* **WORK INSTRUCTIONS**
The copy must match the data word for word and contain no pictures.

##### DATA SUPPLIED

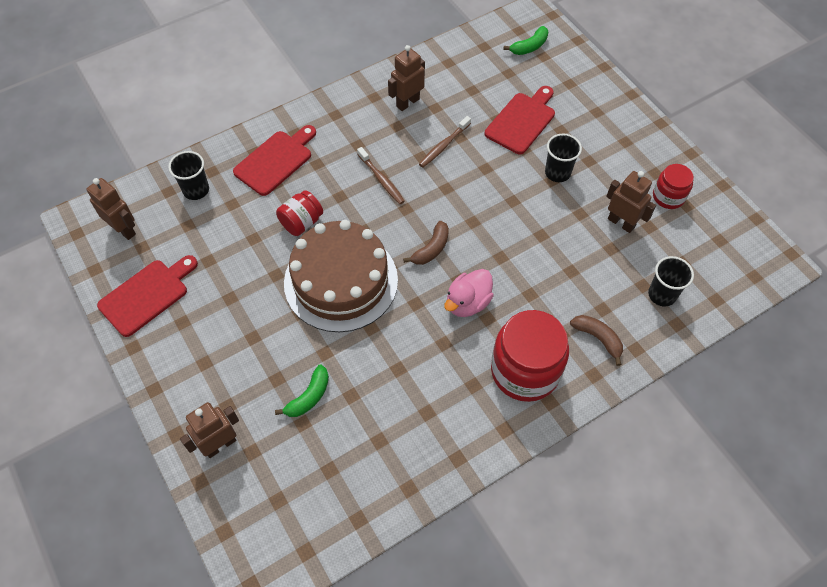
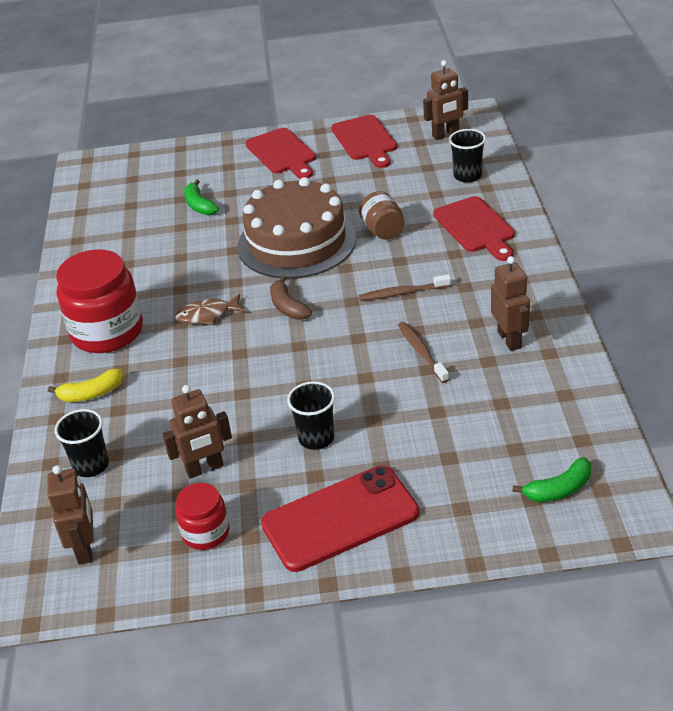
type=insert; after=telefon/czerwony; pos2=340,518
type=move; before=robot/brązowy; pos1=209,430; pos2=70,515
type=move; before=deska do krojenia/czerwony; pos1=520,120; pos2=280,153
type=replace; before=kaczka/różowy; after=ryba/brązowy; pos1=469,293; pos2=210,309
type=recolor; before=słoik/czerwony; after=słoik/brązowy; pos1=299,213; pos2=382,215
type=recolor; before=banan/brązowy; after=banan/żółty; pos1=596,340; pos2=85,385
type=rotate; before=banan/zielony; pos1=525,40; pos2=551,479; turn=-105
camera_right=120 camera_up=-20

##########

* **SOLVED PROBLEM**
type=insert; after=telefon/czerwony; pos2=340,518
type=move; before=robot/brązowy; pos1=209,430; pos2=70,515
type=move; before=deska do krojenia/czerwony; pos1=520,120; pos2=280,153
type=replace; before=kaczka/różowy; after=ryba/brązowy; pos1=469,293; pos2=210,309
type=recolor; before=słoik/czerwony; after=słoik/brązowy; pos1=299,213; pos2=382,215
type=recolor; before=banan/brązowy; after=banan/żółty; pos1=596,340; pos2=85,385
type=rotate; before=banan/zielony; pos1=525,40; pos2=551,479; turn=-105
camera_right=120 camera_up=-20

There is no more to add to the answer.